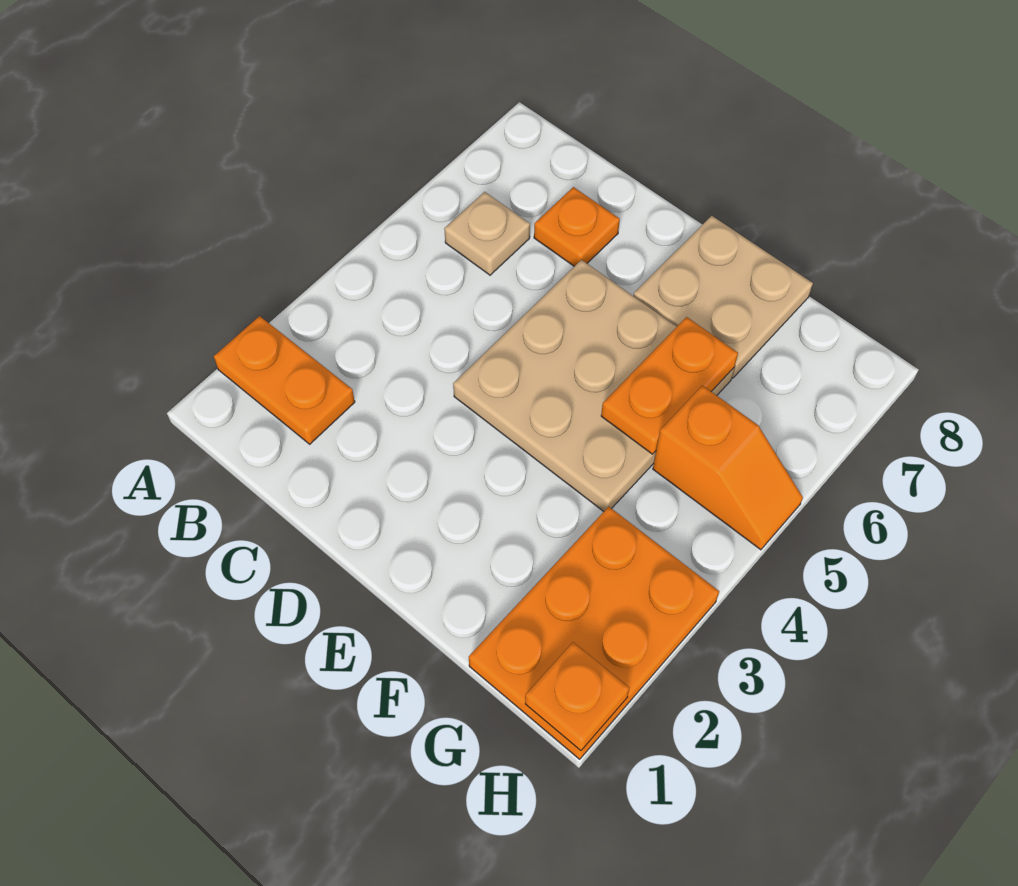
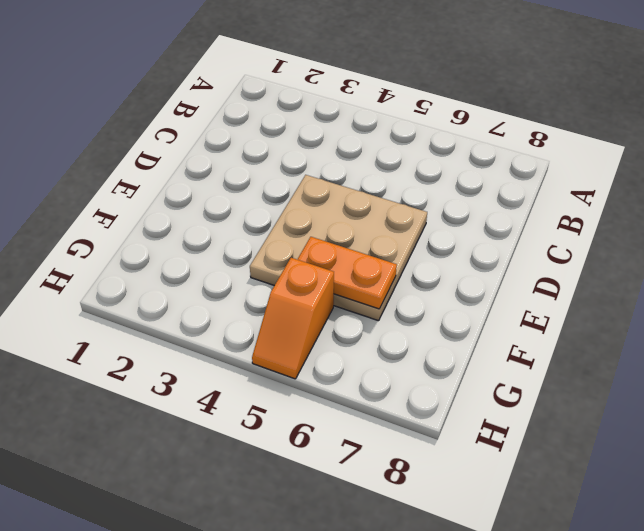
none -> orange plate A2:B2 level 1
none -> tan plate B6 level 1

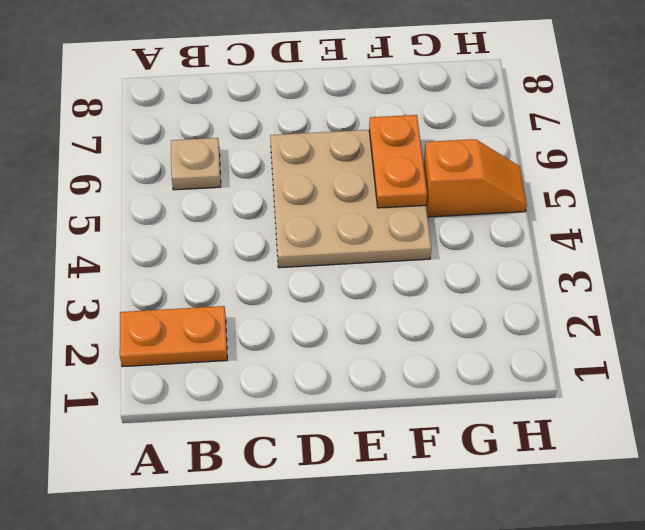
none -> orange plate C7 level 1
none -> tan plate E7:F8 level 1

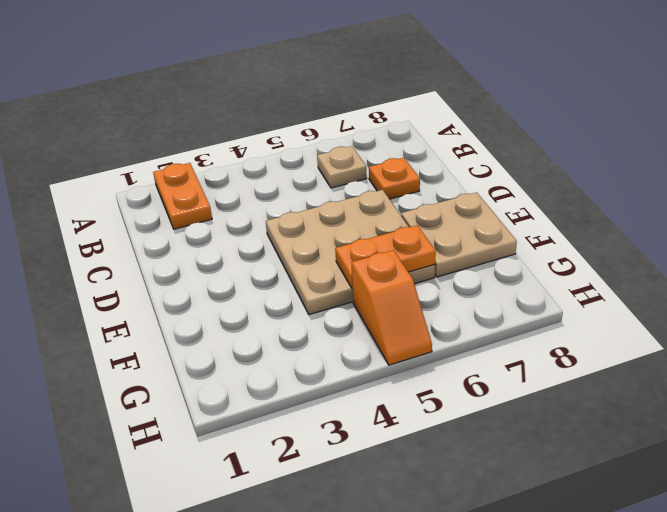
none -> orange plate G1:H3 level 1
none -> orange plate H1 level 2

□ □ □

» **Instructions for the task**: Copy out the listing above in full and leave out its pictures.

» **Your response**:
none -> orange plate A2:B2 level 1
none -> tan plate B6 level 1

none -> orange plate C7 level 1
none -> tan plate E7:F8 level 1

none -> orange plate G1:H3 level 1
none -> orange plate H1 level 2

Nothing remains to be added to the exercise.